■ **Required work**: From the line containing "Apfel (gelb) (no. 2 from left)" through the last line below, copy every line exactly, leaving out the pictures.

+ + + +

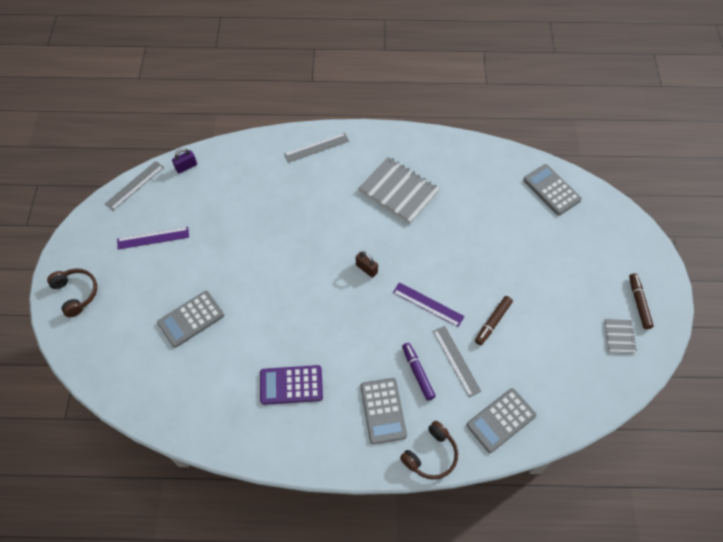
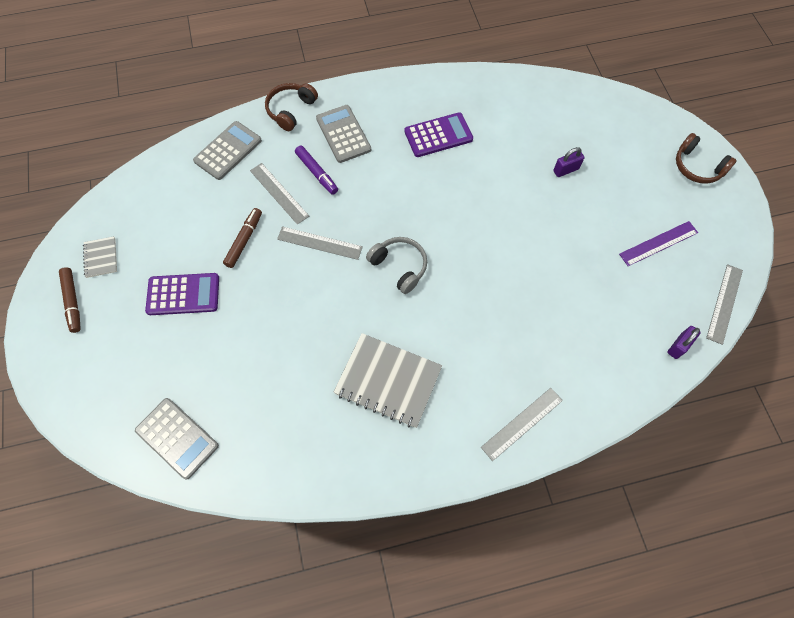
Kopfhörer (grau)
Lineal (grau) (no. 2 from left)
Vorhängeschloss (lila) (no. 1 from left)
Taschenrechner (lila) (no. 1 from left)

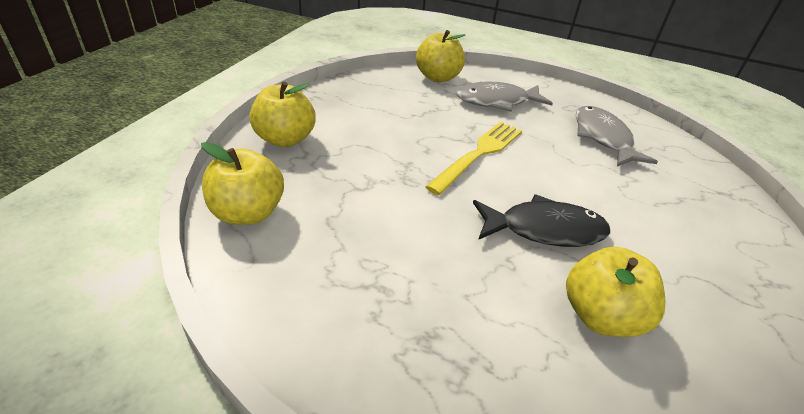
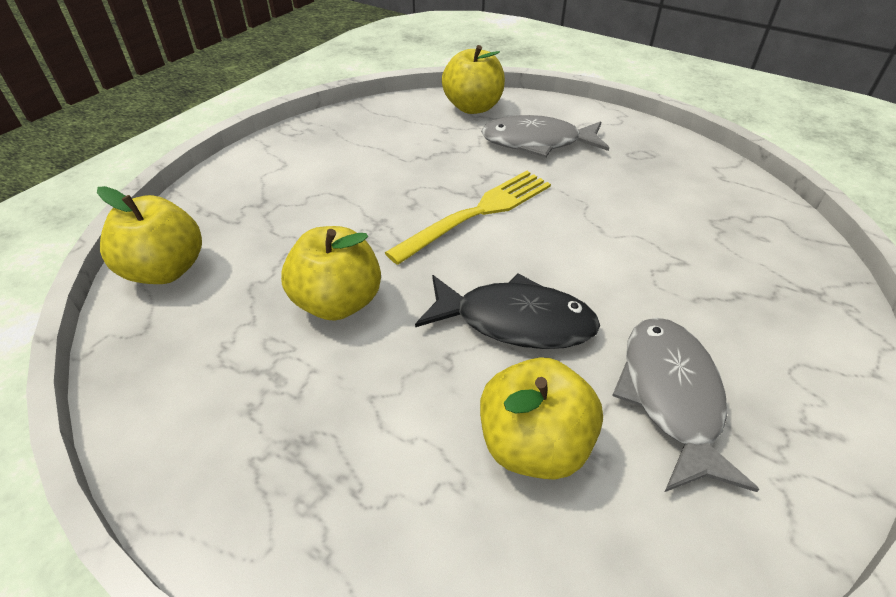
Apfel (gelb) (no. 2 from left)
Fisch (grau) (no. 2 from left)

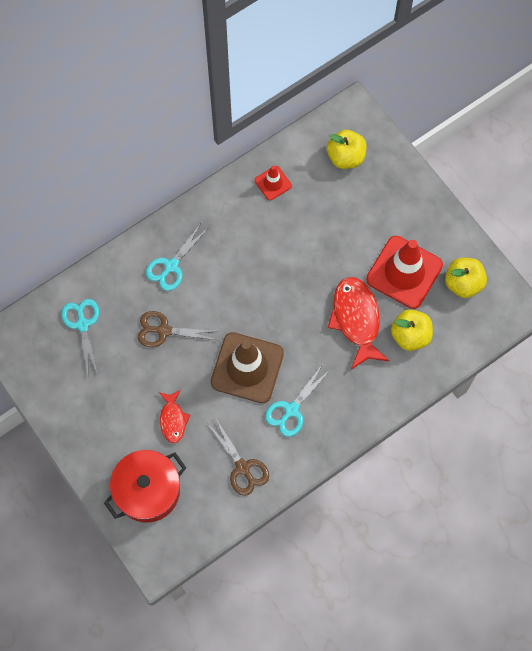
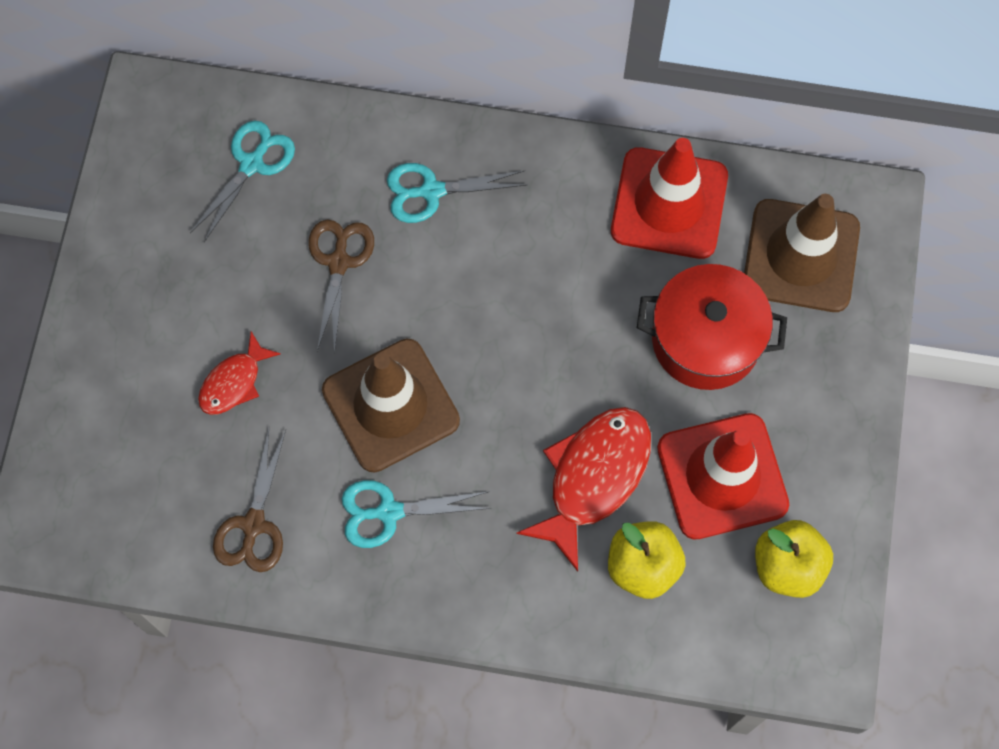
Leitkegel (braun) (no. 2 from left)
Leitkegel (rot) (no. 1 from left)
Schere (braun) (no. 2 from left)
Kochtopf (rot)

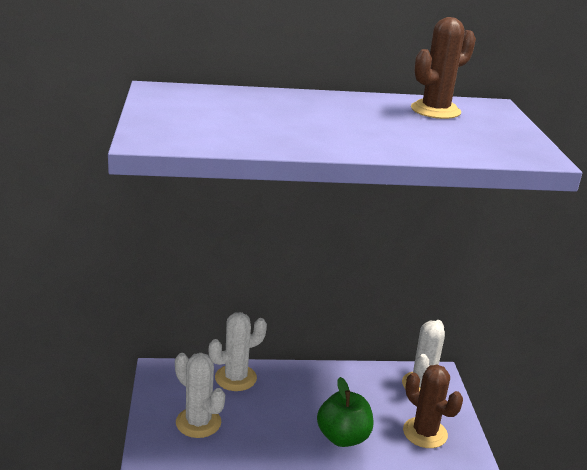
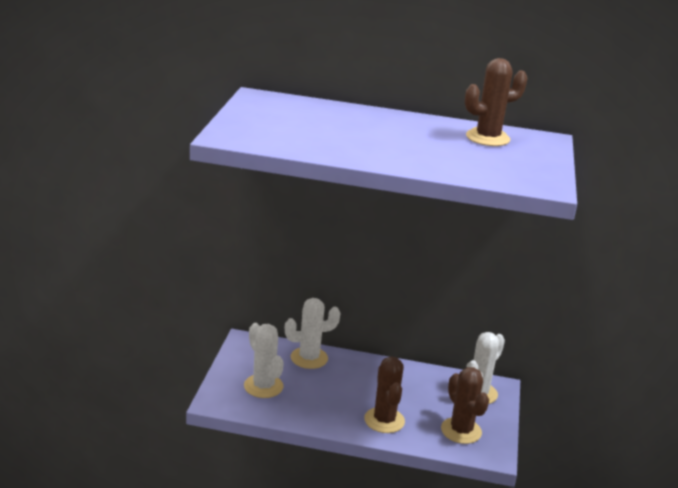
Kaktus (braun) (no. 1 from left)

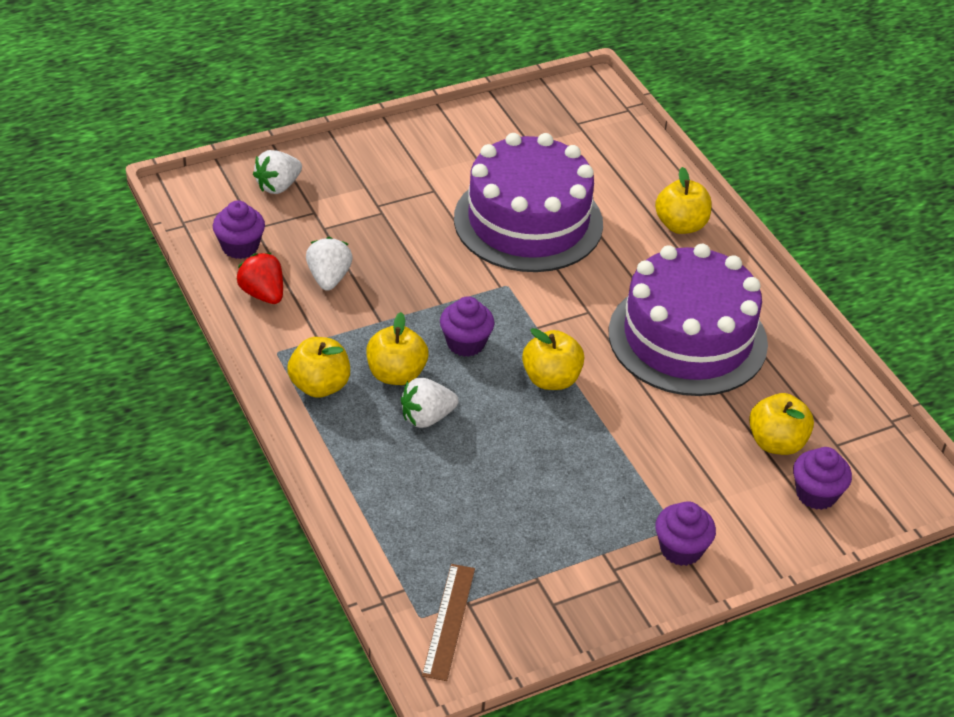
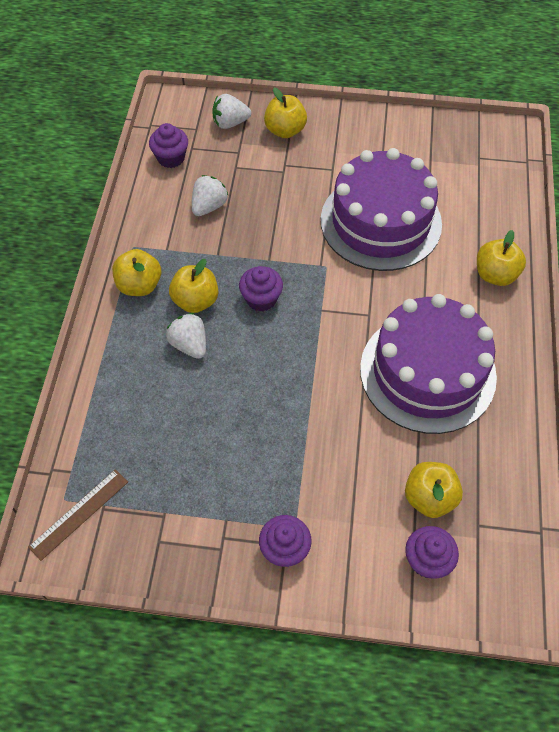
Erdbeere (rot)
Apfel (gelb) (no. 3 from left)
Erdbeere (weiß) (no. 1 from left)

+ + + +

■ **Answer area**:
Apfel (gelb) (no. 2 from left)
Fisch (grau) (no. 2 from left)

Leitkegel (braun) (no. 2 from left)
Leitkegel (rot) (no. 1 from left)
Schere (braun) (no. 2 from left)
Kochtopf (rot)

Kaktus (braun) (no. 1 from left)

Erdbeere (rot)
Apfel (gelb) (no. 3 from left)
Erdbeere (weiß) (no. 1 from left)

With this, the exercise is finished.